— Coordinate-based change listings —
------------------------
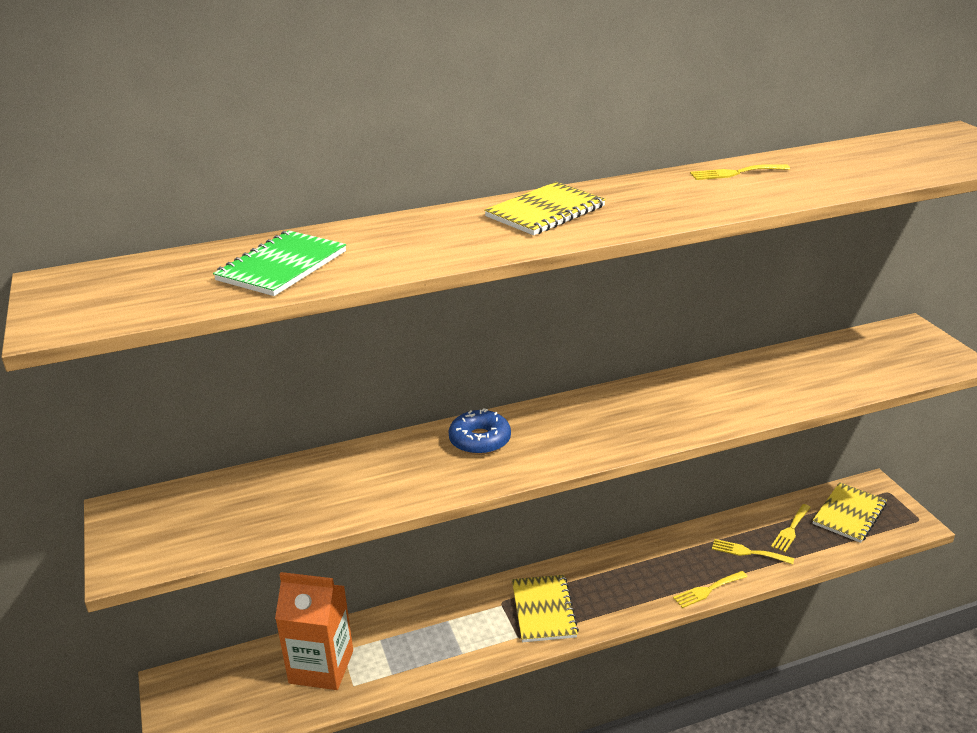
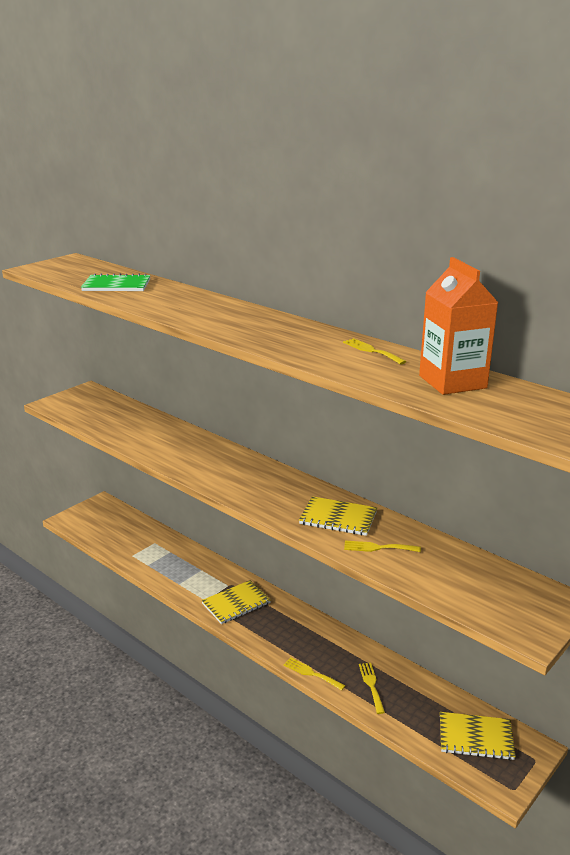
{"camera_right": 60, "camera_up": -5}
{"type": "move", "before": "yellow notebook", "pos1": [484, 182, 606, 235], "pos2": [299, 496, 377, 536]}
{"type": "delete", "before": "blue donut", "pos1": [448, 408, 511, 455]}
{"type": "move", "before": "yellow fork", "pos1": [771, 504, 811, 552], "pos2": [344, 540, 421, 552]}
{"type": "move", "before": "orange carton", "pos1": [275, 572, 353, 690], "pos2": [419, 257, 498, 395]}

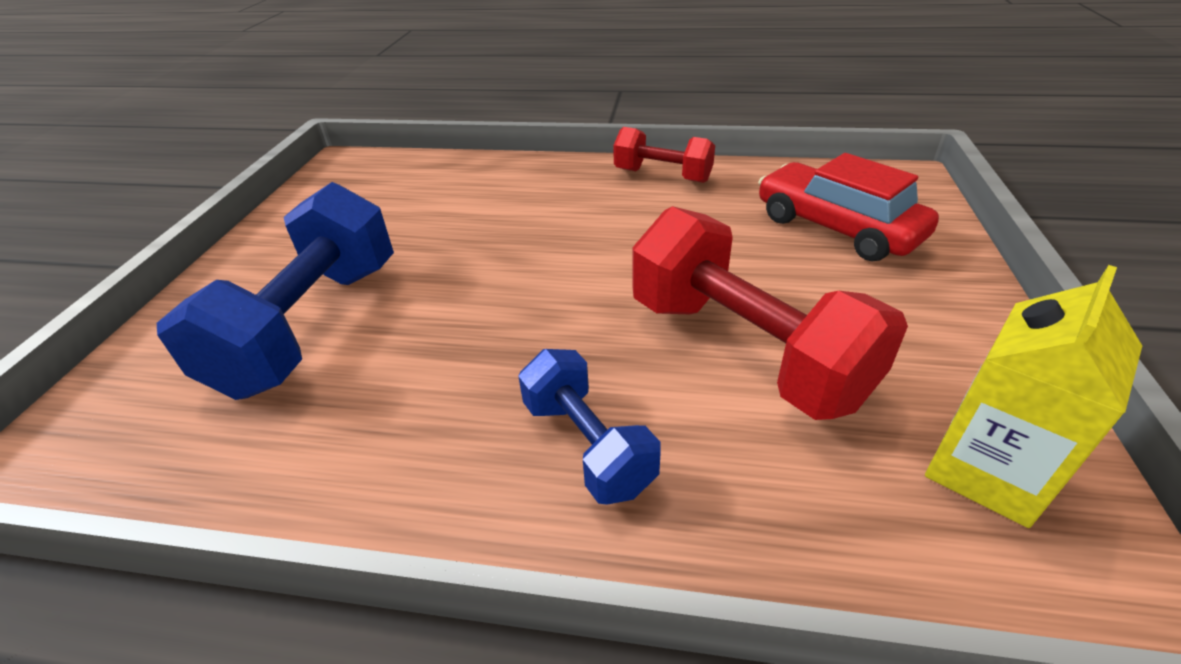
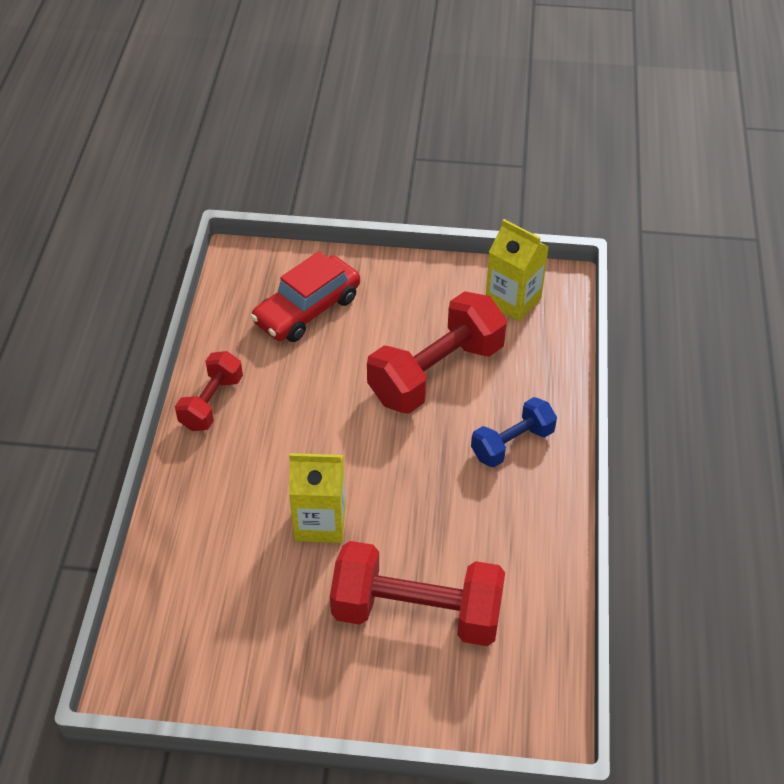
{"camera_right": -95, "camera_up": 10}
{"type": "recolor", "before": "blue dumbbell", "after": "red dumbbell", "pos1": [157, 182, 394, 400], "pos2": [330, 541, 505, 646]}
{"type": "insert", "after": "yellow carton", "pos2": [289, 453, 345, 543]}

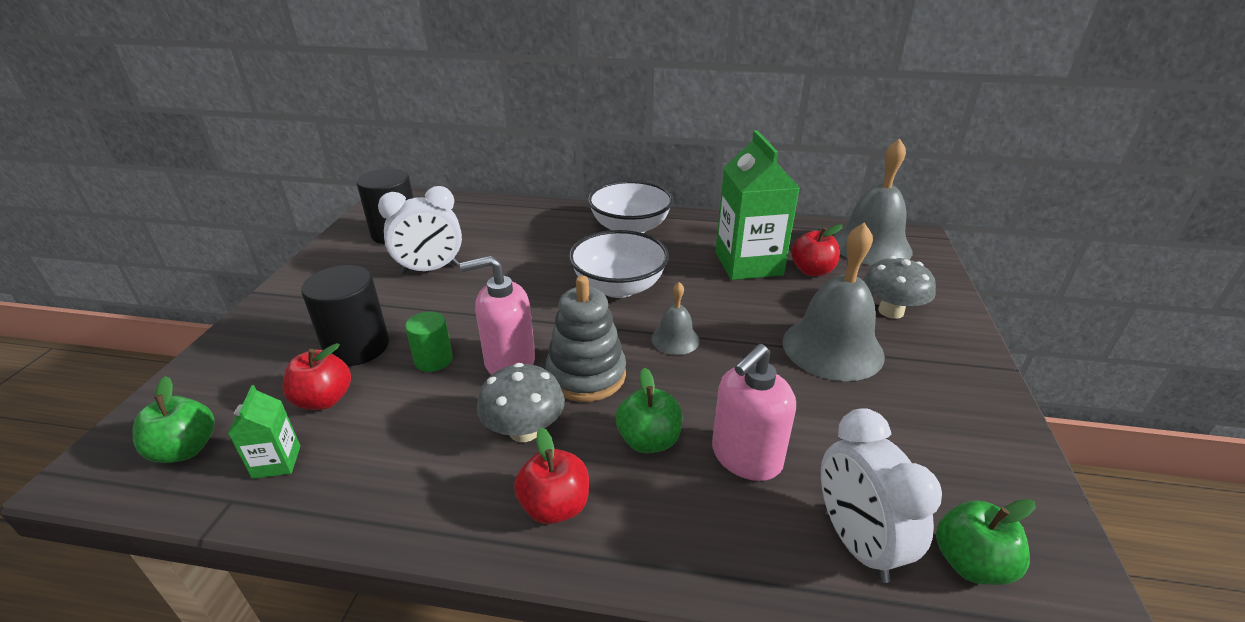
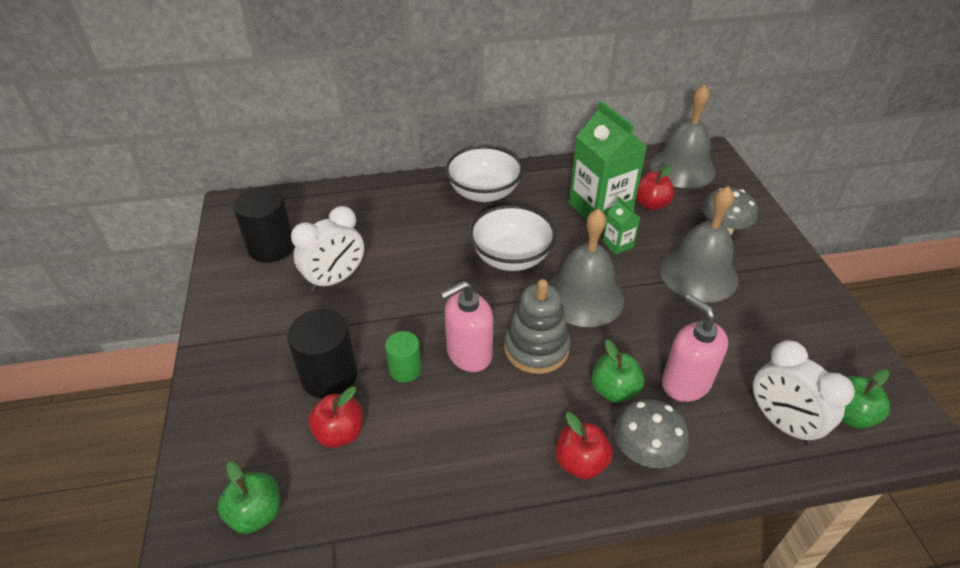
{"camera_right": -20, "camera_up": 10}
{"type": "resize", "before": "grey bell", "pos1": [651, 282, 700, 355], "pos2": [548, 208, 624, 327], "scale": 2.0}
{"type": "rotate", "before": "pink soap dispenser", "pos1": [712, 344, 796, 481], "pos2": [662, 294, 728, 402], "turn": 120}
{"type": "move", "before": "grey mushroom", "pos1": [477, 363, 565, 442], "pos2": [614, 399, 689, 468]}
{"type": "move", "before": "green carton", "pos1": [228, 385, 300, 479], "pos2": [603, 197, 640, 255]}

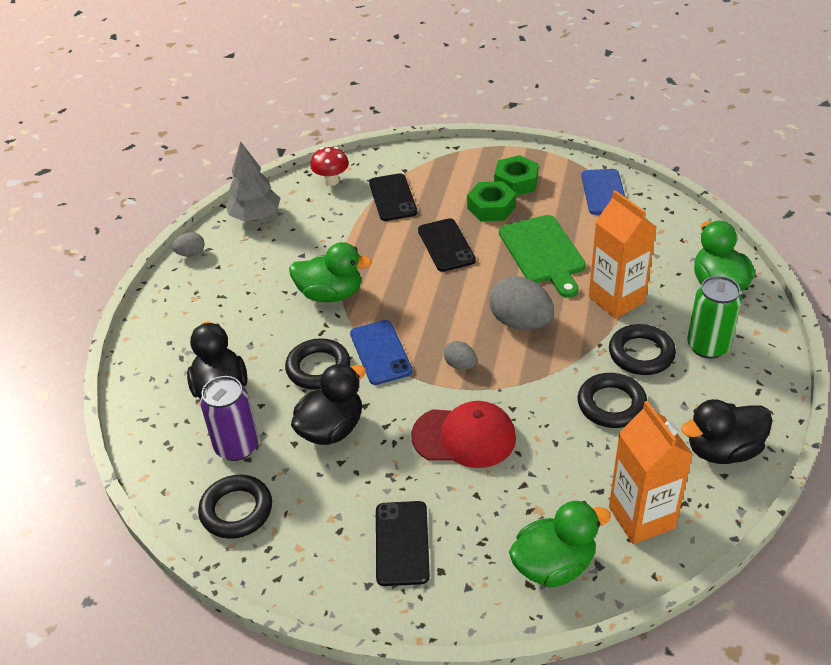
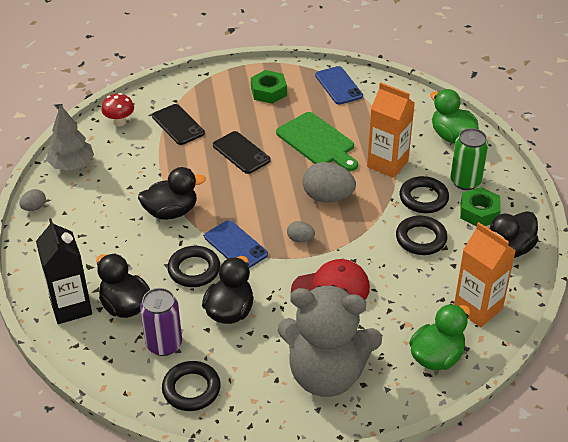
{"camera_right": -25, "camera_up": 0}
{"type": "move", "before": "green nut", "pos1": [467, 181, 516, 221], "pos2": [460, 187, 501, 226]}
{"type": "recolor", "before": "green duck", "after": "black duck", "pos1": [289, 242, 372, 302], "pos2": [138, 167, 206, 220]}
{"type": "replace", "before": "black phone", "after": "grey teddy bear", "pos1": [376, 501, 430, 586], "pos2": [278, 285, 382, 397]}
{"type": "insert", "after": "black carton", "pos2": [36, 218, 92, 324]}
------------------------
— Directions —
Print every entry exactly. Pictures are not part of the copy.

— Written answer —
{"camera_right": 60, "camera_up": -5}
{"type": "move", "before": "yellow notebook", "pos1": [484, 182, 606, 235], "pos2": [299, 496, 377, 536]}
{"type": "delete", "before": "blue donut", "pos1": [448, 408, 511, 455]}
{"type": "move", "before": "yellow fork", "pos1": [771, 504, 811, 552], "pos2": [344, 540, 421, 552]}
{"type": "move", "before": "orange carton", "pos1": [275, 572, 353, 690], "pos2": [419, 257, 498, 395]}

{"camera_right": -95, "camera_up": 10}
{"type": "recolor", "before": "blue dumbbell", "after": "red dumbbell", "pos1": [157, 182, 394, 400], "pos2": [330, 541, 505, 646]}
{"type": "insert", "after": "yellow carton", "pos2": [289, 453, 345, 543]}

{"camera_right": -20, "camera_up": 10}
{"type": "resize", "before": "grey bell", "pos1": [651, 282, 700, 355], "pos2": [548, 208, 624, 327], "scale": 2.0}
{"type": "rotate", "before": "pink soap dispenser", "pos1": [712, 344, 796, 481], "pos2": [662, 294, 728, 402], "turn": 120}
{"type": "move", "before": "grey mushroom", "pos1": [477, 363, 565, 442], "pos2": [614, 399, 689, 468]}
{"type": "move", "before": "green carton", "pos1": [228, 385, 300, 479], "pos2": [603, 197, 640, 255]}

{"camera_right": -25, "camera_up": 0}
{"type": "move", "before": "green nut", "pos1": [467, 181, 516, 221], "pos2": [460, 187, 501, 226]}
{"type": "recolor", "before": "green duck", "after": "black duck", "pos1": [289, 242, 372, 302], "pos2": [138, 167, 206, 220]}
{"type": "replace", "before": "black phone", "after": "grey teddy bear", "pos1": [376, 501, 430, 586], "pos2": [278, 285, 382, 397]}
{"type": "insert", "after": "black carton", "pos2": [36, 218, 92, 324]}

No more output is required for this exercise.